-- Exercise requirements --
The copy should hold exactly the lines below from the one that contains "D204: schottky SS14" through the one that contains "R206: none -> 470 (GND, VE)" and nothing else, so no pictures.

-- The records --
============================================================

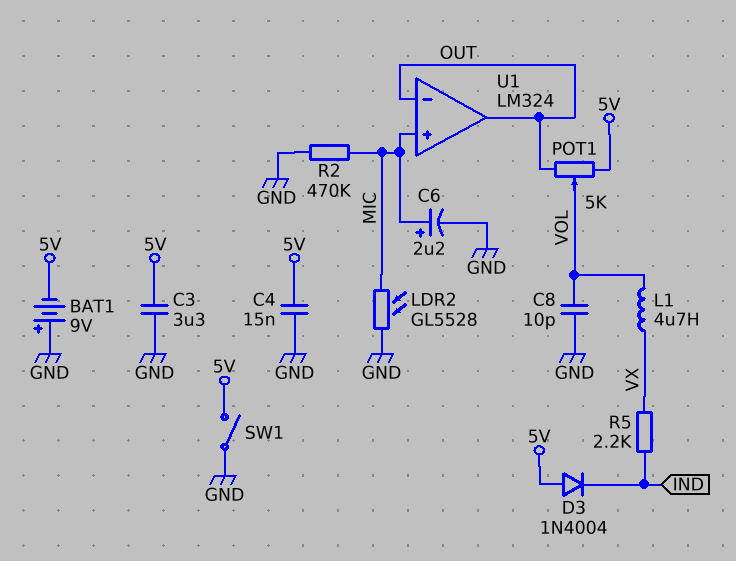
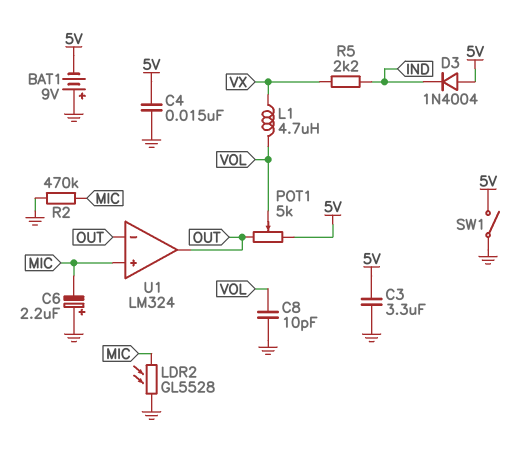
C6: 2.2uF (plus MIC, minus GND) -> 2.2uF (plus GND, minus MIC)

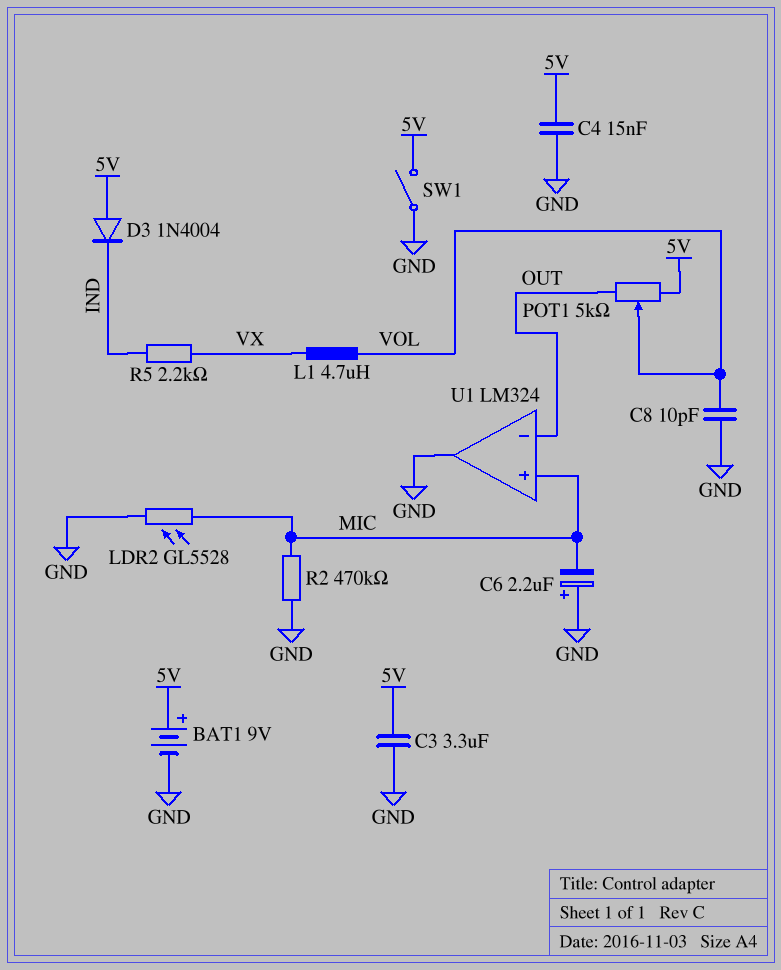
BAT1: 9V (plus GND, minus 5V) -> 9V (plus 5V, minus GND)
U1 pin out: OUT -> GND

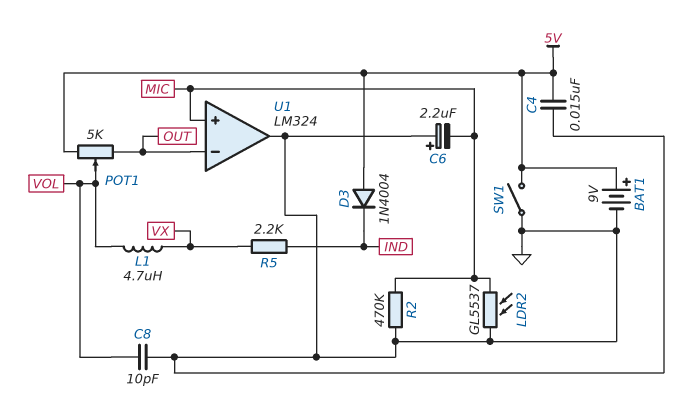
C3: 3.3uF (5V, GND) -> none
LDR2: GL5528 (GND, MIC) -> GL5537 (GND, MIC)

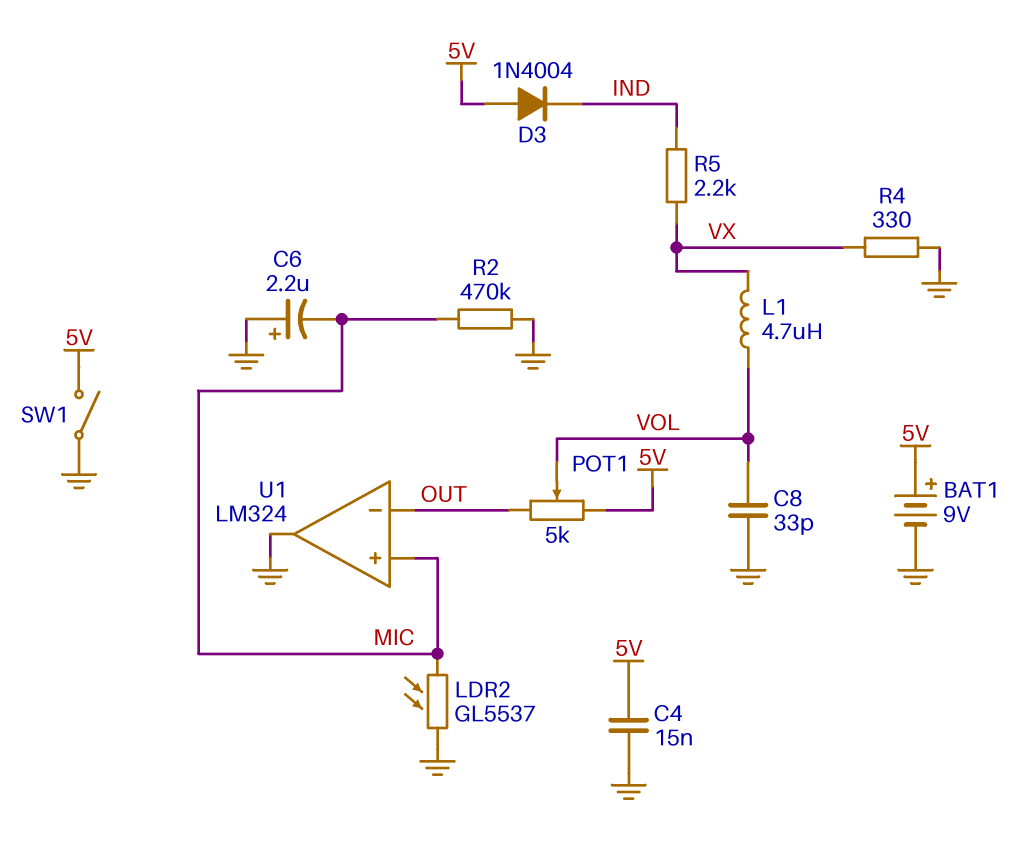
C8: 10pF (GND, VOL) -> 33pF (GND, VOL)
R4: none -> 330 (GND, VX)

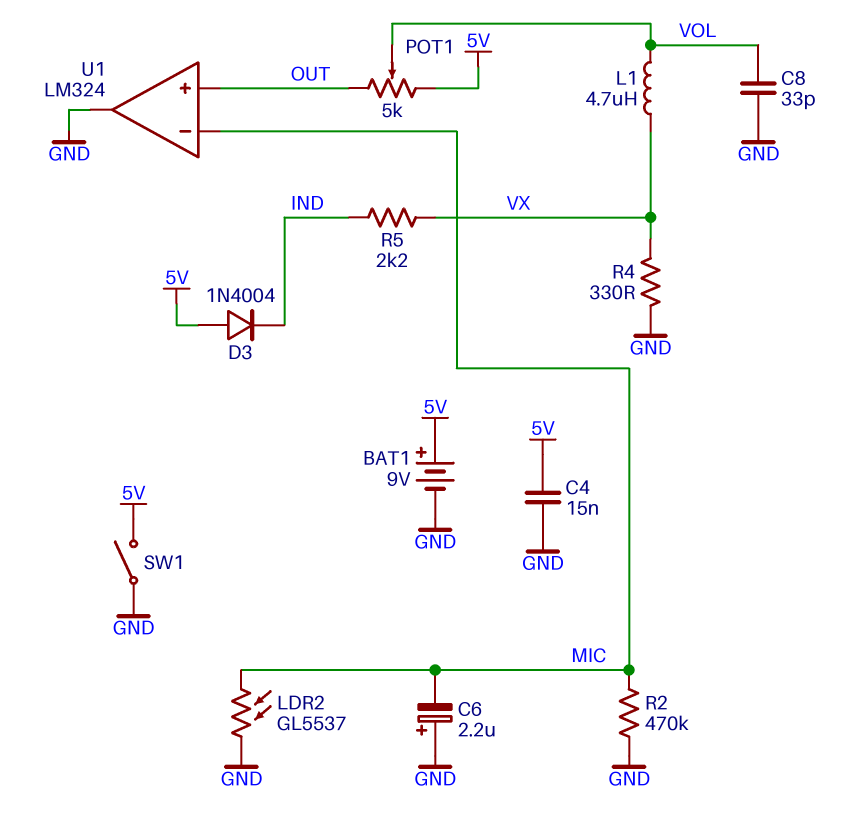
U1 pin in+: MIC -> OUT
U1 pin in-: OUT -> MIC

============================================================

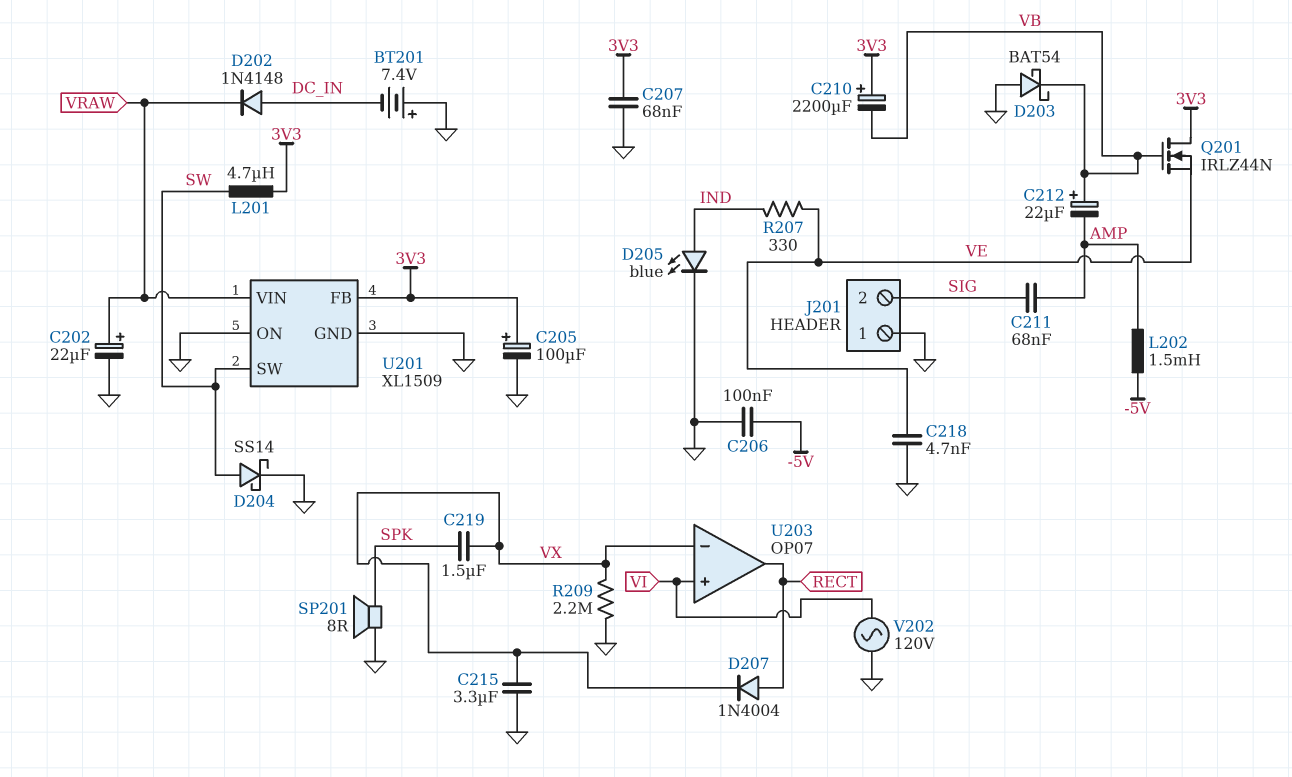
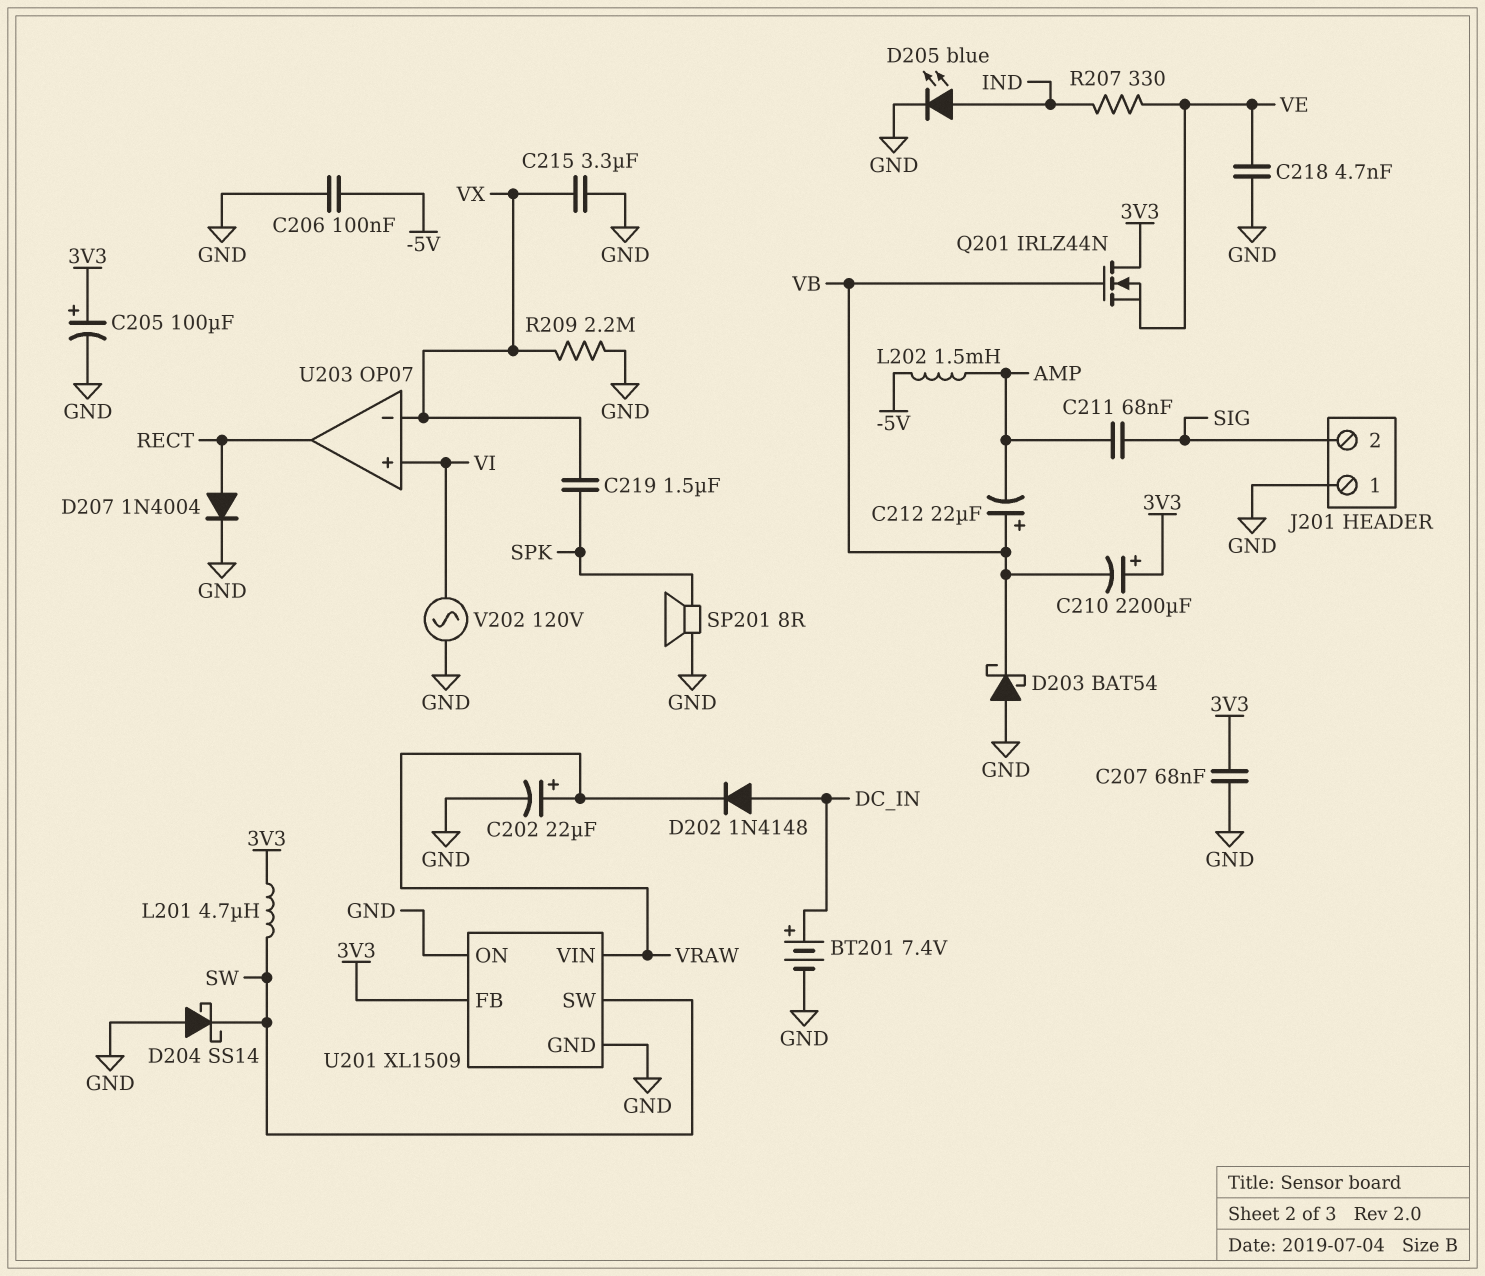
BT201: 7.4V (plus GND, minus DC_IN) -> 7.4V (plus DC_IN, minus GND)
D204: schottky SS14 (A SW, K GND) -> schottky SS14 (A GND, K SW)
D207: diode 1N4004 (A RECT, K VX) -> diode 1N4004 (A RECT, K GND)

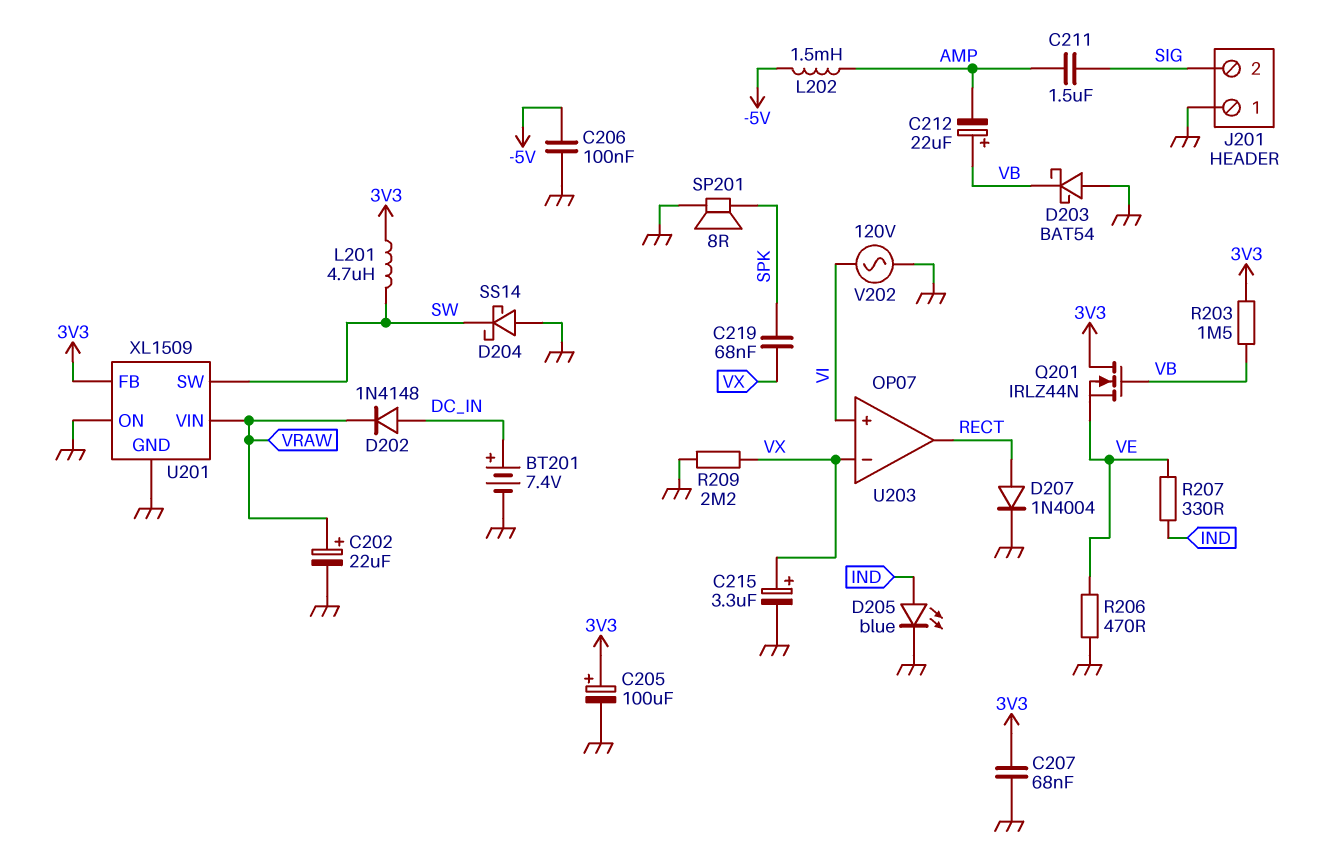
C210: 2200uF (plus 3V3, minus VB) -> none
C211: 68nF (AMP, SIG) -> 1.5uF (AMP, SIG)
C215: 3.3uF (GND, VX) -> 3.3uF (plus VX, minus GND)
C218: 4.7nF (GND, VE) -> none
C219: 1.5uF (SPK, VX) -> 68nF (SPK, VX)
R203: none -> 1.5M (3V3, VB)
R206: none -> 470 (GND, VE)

============================================================

-- Task output --
D204: schottky SS14 (A SW, K GND) -> schottky SS14 (A GND, K SW)
D207: diode 1N4004 (A RECT, K VX) -> diode 1N4004 (A RECT, K GND)

C210: 2200uF (plus 3V3, minus VB) -> none
C211: 68nF (AMP, SIG) -> 1.5uF (AMP, SIG)
C215: 3.3uF (GND, VX) -> 3.3uF (plus VX, minus GND)
C218: 4.7nF (GND, VE) -> none
C219: 1.5uF (SPK, VX) -> 68nF (SPK, VX)
R203: none -> 1.5M (3V3, VB)
R206: none -> 470 (GND, VE)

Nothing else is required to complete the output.